== Segment start ==

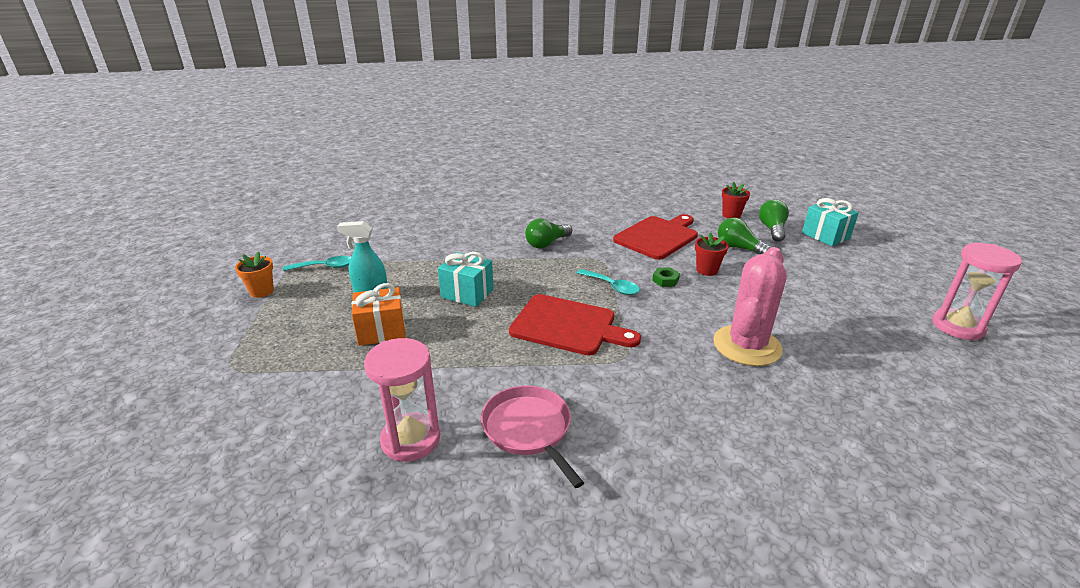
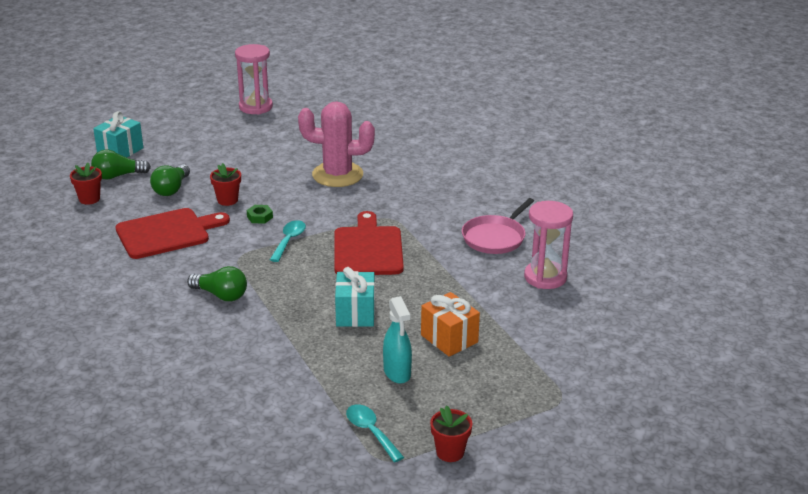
camera: 115 degrees left, 0 degrees up
orange flower pot [235,252,274,298] -> red flower pot [430,405,472,462]
red cutting board [613,214,698,260] -> red cutting board turned 135 degrees clockwise [115,208,230,259]

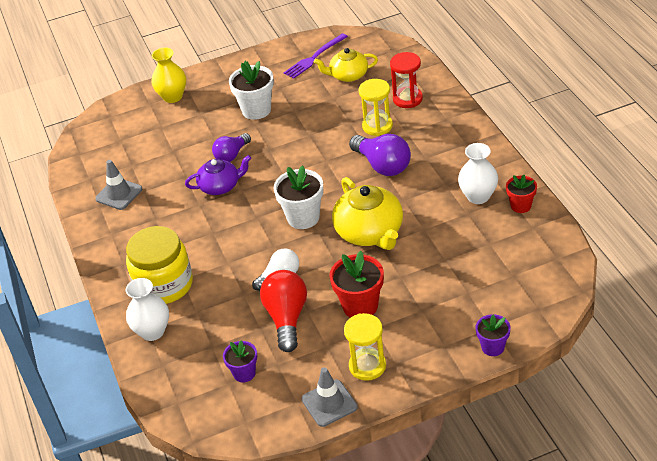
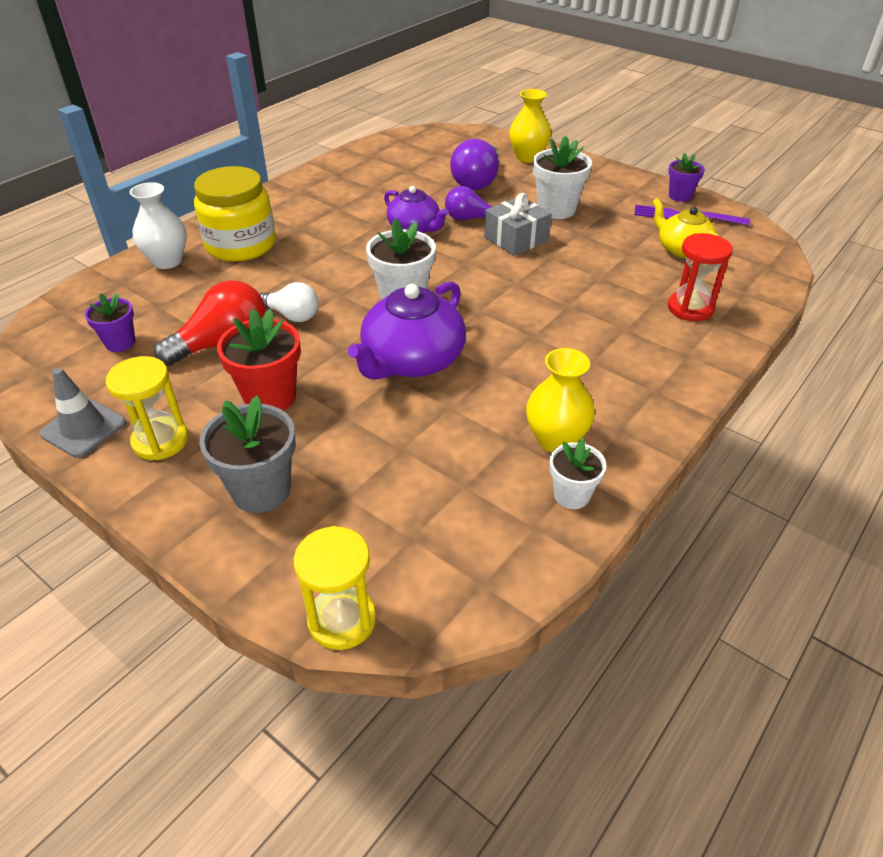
camera: 55 degrees right, 0 degrees up
grey traffic cone [95,160,142,210] -> none
yellow teapot [332,177,403,250] -> purple teapot [348,281,466,380]
purple light bulb [349,134,411,176] -> purple light bulb moved to [450,139,499,190]
yellow hourglass [359,79,393,136] -> yellow hourglass moved to [294,526,376,650]
white vase [458,143,498,204] -> yellow vase [526,348,595,452]
purple flower pot [476,314,511,356] -> purple flower pot moved to [668,153,705,202]
red flower pot [506,175,537,213] -> white flower pot [549,439,606,509]
none -> grey flower pot [199,396,296,513]
none -> grey gift [484,193,552,256]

== Segment end ==

• Problem details:
Find the line that contains "orange flower pot" and repeat it, along with every line after it to the end of the data, exactly; drop the pictures.

• Response below:
orange flower pot [235,252,274,298] -> red flower pot [430,405,472,462]
red cutting board [613,214,698,260] -> red cutting board turned 135 degrees clockwise [115,208,230,259]

camera: 55 degrees right, 0 degrees up
grey traffic cone [95,160,142,210] -> none
yellow teapot [332,177,403,250] -> purple teapot [348,281,466,380]
purple light bulb [349,134,411,176] -> purple light bulb moved to [450,139,499,190]
yellow hourglass [359,79,393,136] -> yellow hourglass moved to [294,526,376,650]
white vase [458,143,498,204] -> yellow vase [526,348,595,452]
purple flower pot [476,314,511,356] -> purple flower pot moved to [668,153,705,202]
red flower pot [506,175,537,213] -> white flower pot [549,439,606,509]
none -> grey flower pot [199,396,296,513]
none -> grey gift [484,193,552,256]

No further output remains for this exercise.